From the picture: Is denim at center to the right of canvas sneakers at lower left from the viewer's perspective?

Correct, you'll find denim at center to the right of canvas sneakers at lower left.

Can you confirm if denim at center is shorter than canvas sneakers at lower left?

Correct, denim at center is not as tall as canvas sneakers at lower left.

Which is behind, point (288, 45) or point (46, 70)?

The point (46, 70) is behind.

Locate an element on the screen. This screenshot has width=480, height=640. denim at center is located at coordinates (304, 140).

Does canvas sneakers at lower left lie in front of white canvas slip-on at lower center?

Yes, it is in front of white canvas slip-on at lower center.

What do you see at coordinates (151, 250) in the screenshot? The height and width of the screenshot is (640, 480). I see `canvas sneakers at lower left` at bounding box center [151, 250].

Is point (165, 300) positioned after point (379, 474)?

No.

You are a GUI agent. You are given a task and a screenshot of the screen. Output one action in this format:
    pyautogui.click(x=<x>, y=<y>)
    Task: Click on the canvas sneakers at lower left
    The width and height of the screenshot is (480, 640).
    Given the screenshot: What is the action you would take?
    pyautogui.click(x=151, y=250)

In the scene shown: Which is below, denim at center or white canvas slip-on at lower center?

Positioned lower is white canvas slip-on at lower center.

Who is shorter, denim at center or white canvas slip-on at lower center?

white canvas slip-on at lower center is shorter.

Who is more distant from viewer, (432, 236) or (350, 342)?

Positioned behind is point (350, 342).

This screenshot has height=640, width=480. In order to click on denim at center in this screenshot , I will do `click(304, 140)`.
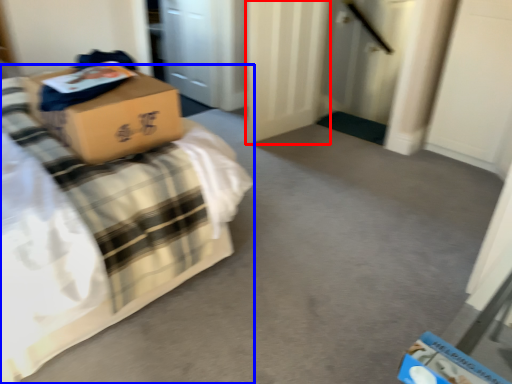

_ _ _ _ _

▸ **WHAT NEEDS TO BE DONE**: Reproduce every one of the rows above word for word, and leave the picture out of your copy.

▸ **OUTPUT FOR THIS TASK**:
From the picture: Is denim at center to the right of canvas sneakers at lower left from the viewer's perspective?

Correct, you'll find denim at center to the right of canvas sneakers at lower left.

Can you confirm if denim at center is shorter than canvas sneakers at lower left?

Correct, denim at center is not as tall as canvas sneakers at lower left.

Which is behind, point (288, 45) or point (46, 70)?

The point (46, 70) is behind.

Locate an element on the screen. This screenshot has width=480, height=640. denim at center is located at coordinates (304, 140).

Does canvas sneakers at lower left lie in front of white canvas slip-on at lower center?

Yes, it is in front of white canvas slip-on at lower center.

What do you see at coordinates (151, 250) in the screenshot? The height and width of the screenshot is (640, 480). I see `canvas sneakers at lower left` at bounding box center [151, 250].

Is point (165, 300) positioned after point (379, 474)?

No.

You are a GUI agent. You are given a task and a screenshot of the screen. Output one action in this format:
    pyautogui.click(x=<x>, y=<y>)
    Task: Click on the canvas sneakers at lower left
    The width and height of the screenshot is (480, 640).
    Given the screenshot: What is the action you would take?
    pyautogui.click(x=151, y=250)

In the scene shown: Which is below, denim at center or white canvas slip-on at lower center?

Positioned lower is white canvas slip-on at lower center.

Who is shorter, denim at center or white canvas slip-on at lower center?

white canvas slip-on at lower center is shorter.

Who is more distant from viewer, (432, 236) or (350, 342)?

Positioned behind is point (350, 342).

This screenshot has height=640, width=480. In order to click on denim at center in this screenshot , I will do `click(304, 140)`.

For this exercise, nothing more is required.